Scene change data

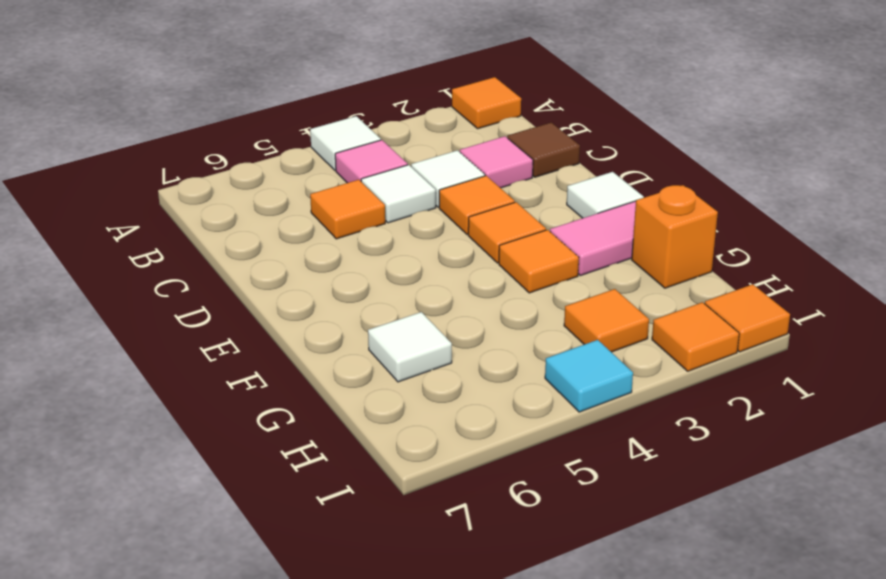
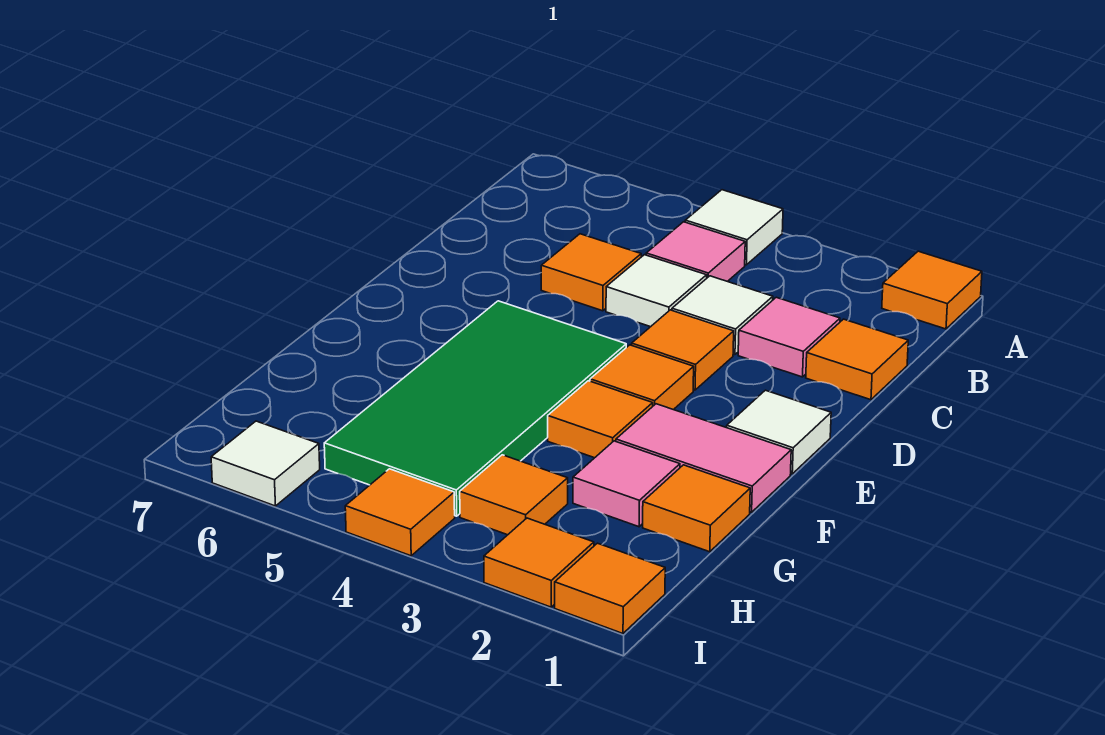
brown 1x1 tile [507,122,580,177] -> orange 1x1 tile [806,319,908,400]
none -> green 2x4 tile [324,301,626,516]
orange 1x1 brick [632,185,718,288] -> orange 1x1 tile [643,465,750,552]
none -> pink 1x1 tile [573,441,680,527]
white 1x1 tile [368,312,452,382] -> white 1x1 tile moved to [211,421,320,506]
cyan 1x1 tile [545,340,633,412] -> orange 1x1 tile [345,469,455,556]

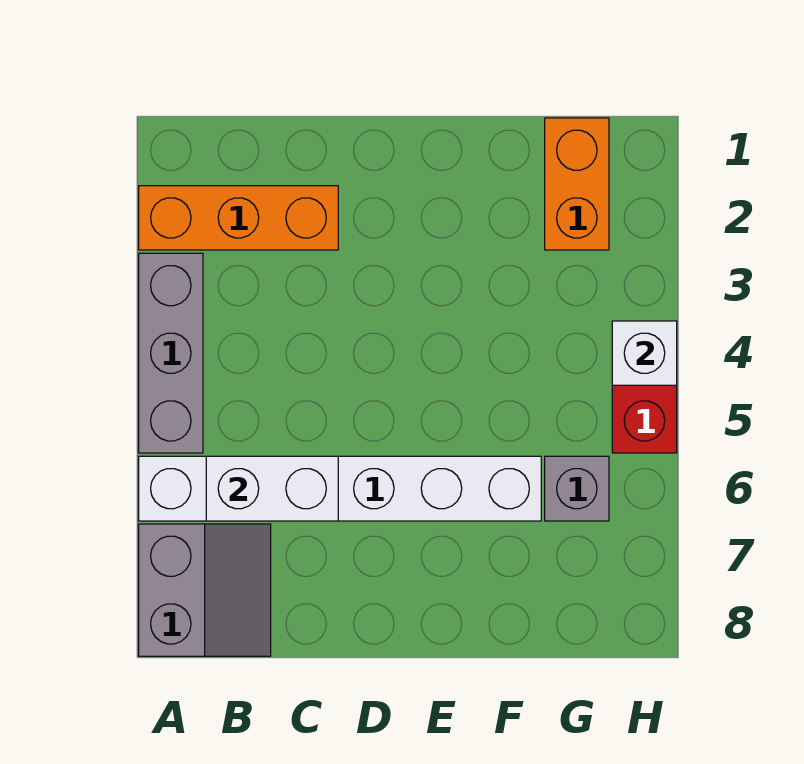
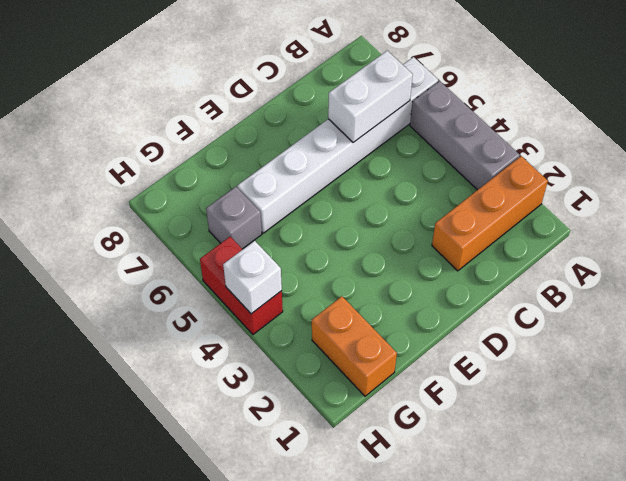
grey 2x2 slope [139,524,271,656] -> none

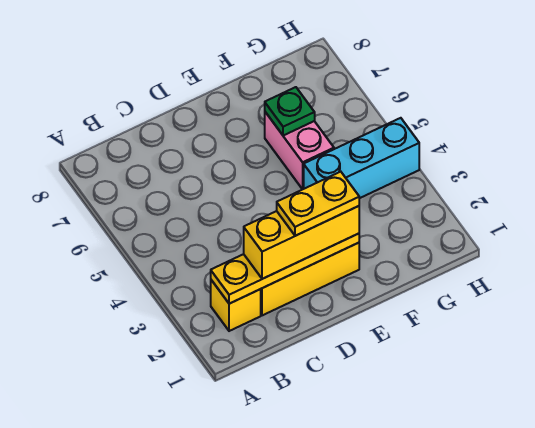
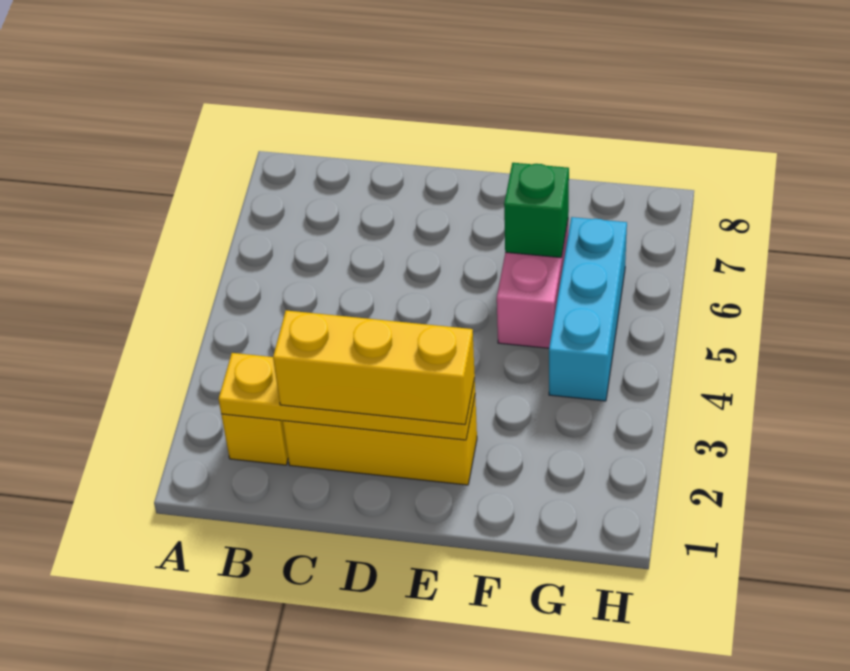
yellow 1x2 plate [277,172,359,236] -> none
cyan 1x3 brick [304,118,419,198] -> cyan 1x3 brick turned to [549,217,627,401]
green 1x1 plate [265,87,315,136] -> green 1x1 brick [504,163,569,258]

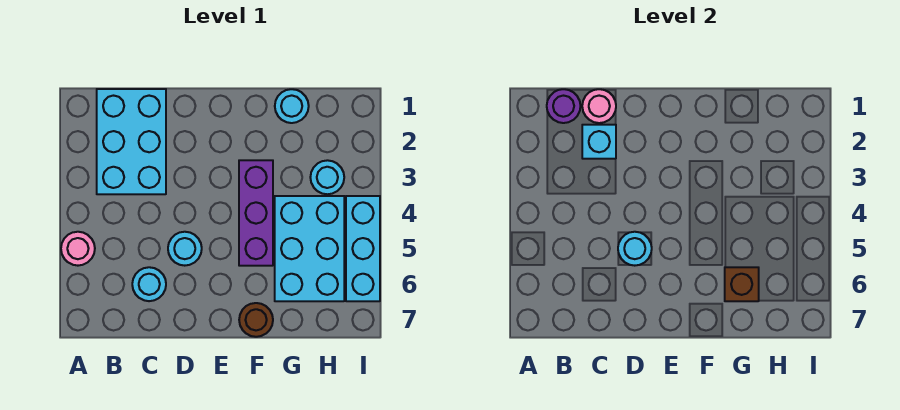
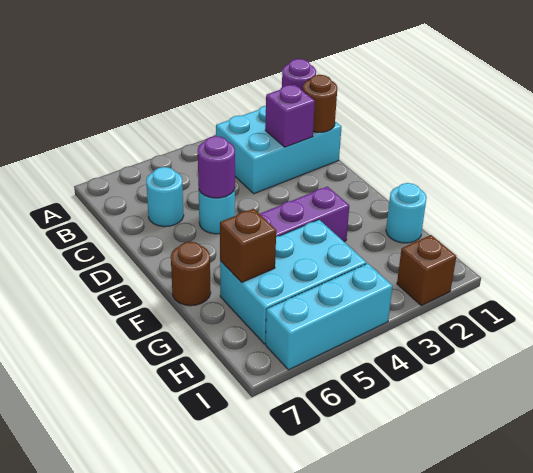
pink 1x1 round brick [61,232,95,266] -> none
pink 1x1 round brick [582,89,616,123] -> brown 1x1 round brick [303,75,337,132]
cyan 1x1 brick [582,125,616,159] -> purple 1x1 brick [265,85,315,147]
cyan 1x1 round brick [618,232,652,266] -> purple 1x1 round brick [198,136,235,198]
cyan 1x1 round brick [310,160,344,194] -> none
none -> brown 1x1 brick [397,235,456,306]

- Problem to work on
Copy the data precisely. Skip every picture.

- Written answer
brown 1x1 tile [507,122,580,177] -> orange 1x1 tile [806,319,908,400]
none -> green 2x4 tile [324,301,626,516]
orange 1x1 brick [632,185,718,288] -> orange 1x1 tile [643,465,750,552]
none -> pink 1x1 tile [573,441,680,527]
white 1x1 tile [368,312,452,382] -> white 1x1 tile moved to [211,421,320,506]
cyan 1x1 tile [545,340,633,412] -> orange 1x1 tile [345,469,455,556]

grey 2x2 slope [139,524,271,656] -> none

yellow 1x2 plate [277,172,359,236] -> none
cyan 1x3 brick [304,118,419,198] -> cyan 1x3 brick turned to [549,217,627,401]
green 1x1 plate [265,87,315,136] -> green 1x1 brick [504,163,569,258]

pink 1x1 round brick [61,232,95,266] -> none
pink 1x1 round brick [582,89,616,123] -> brown 1x1 round brick [303,75,337,132]
cyan 1x1 brick [582,125,616,159] -> purple 1x1 brick [265,85,315,147]
cyan 1x1 round brick [618,232,652,266] -> purple 1x1 round brick [198,136,235,198]
cyan 1x1 round brick [310,160,344,194] -> none
none -> brown 1x1 brick [397,235,456,306]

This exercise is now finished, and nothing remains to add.